Directive: Please put the lines of the items below into a numbered list, skipping any blank lines and leaving the pictures out.

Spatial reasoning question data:
= = = = =
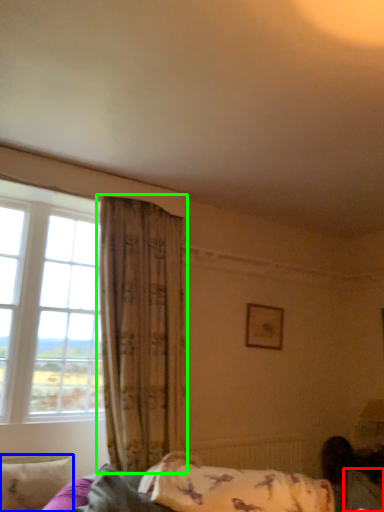
Question: Which is farther away from pillow (highlighted by a red box)? pillow (highlighted by a blue box) or curtain (highlighted by a green box)?

Choices:
 (A) pillow
 (B) curtain

Answer: (A)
= = = = =
Problem solution:
1. Question: Which is farther away from pillow (highlighted by a red box)? pillow (highlighted by a blue box) or curtain (highlighted by a green box)?
2. Choices:
3.  (A) pillow
4.  (B) curtain
5. Answer: (A)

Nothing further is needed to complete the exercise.